··· Provided material

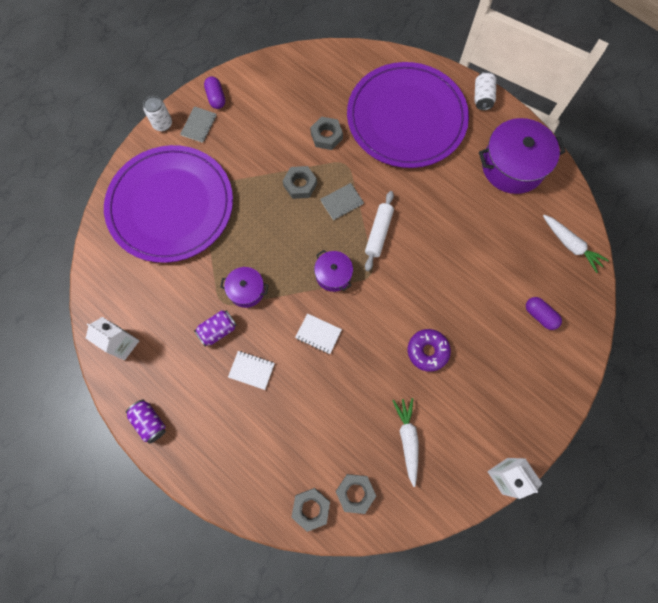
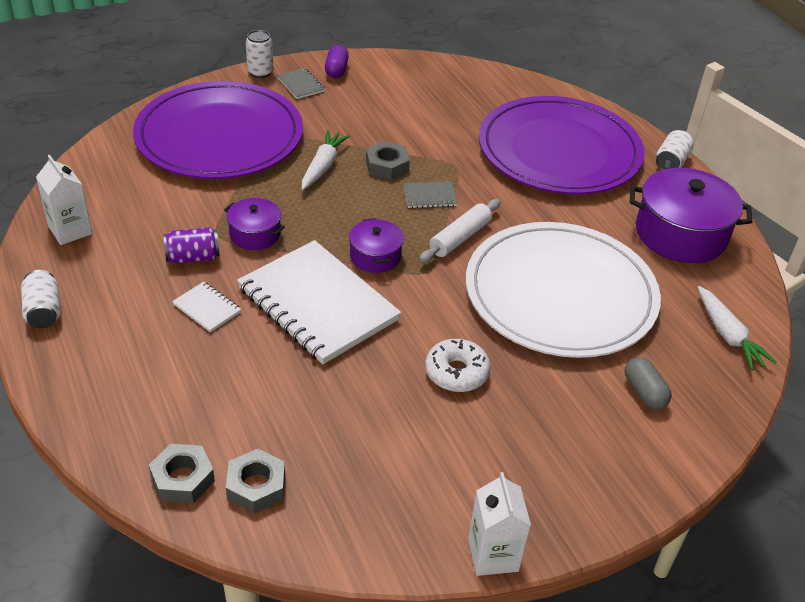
camera: 20 degrees right, 30 degrees down
(150, 422) = (43, 311): purple can -> white can
(199, 125) = (300, 85): grey notebook -> grey notebook turned 75 degrees counterclockwise
(318, 334) = (318, 304): white notebook -> white notebook, size x2.45
(326, 136) = (447, 136): grey nut -> none
(407, 439) = (370, 455): white carrot -> white carrot (323, 166)
(427, 351) = (456, 372): purple donut -> white donut
(461, 256) = (560, 294): none -> white plate
(539, 315) = (644, 392): purple capsule -> grey capsule

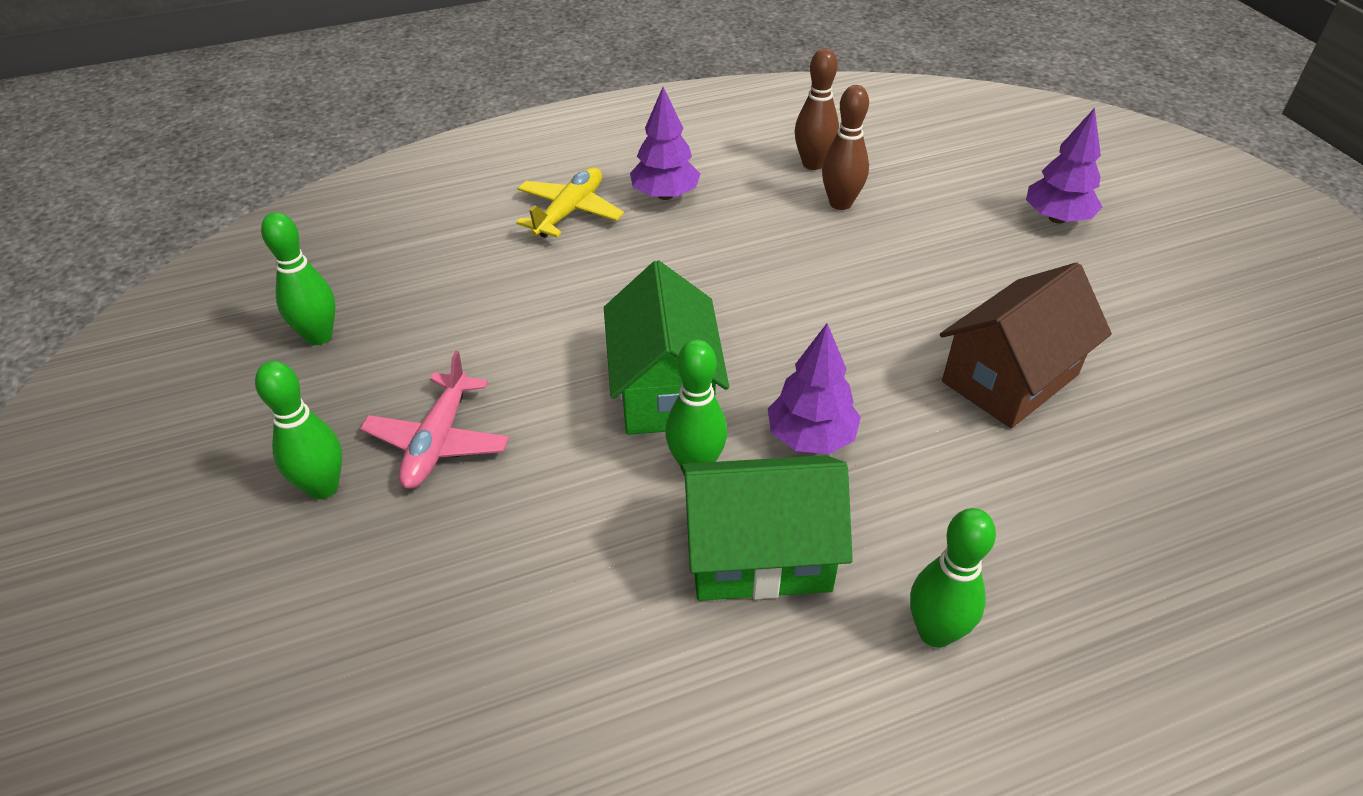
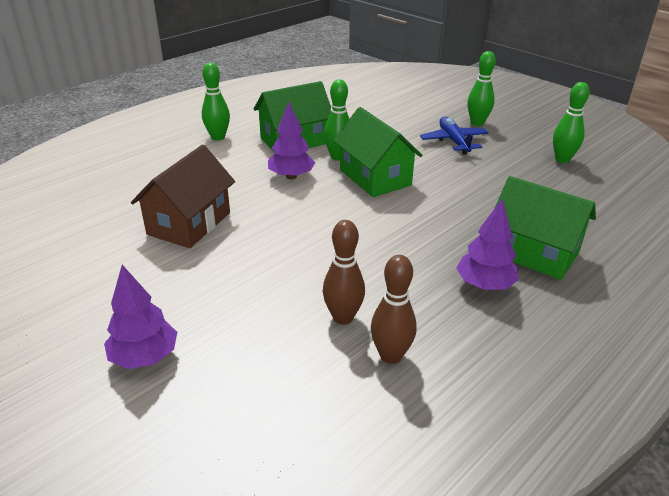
camera: 155 degrees right, 10 degrees down
(438, 441) = (453, 141): pink plane -> blue plane
(569, 212) = (534, 252): yellow plane -> green house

······

__Task statement__
Begin at the line containing "(427, 351) = (456, 372): purple" and stop at the final line of the data. Retype those lines exactly, without the pictures.

__Reply to the exercise__
(427, 351) = (456, 372): purple donut -> white donut
(461, 256) = (560, 294): none -> white plate
(539, 315) = (644, 392): purple capsule -> grey capsule

camera: 155 degrees right, 10 degrees down
(438, 441) = (453, 141): pink plane -> blue plane
(569, 212) = (534, 252): yellow plane -> green house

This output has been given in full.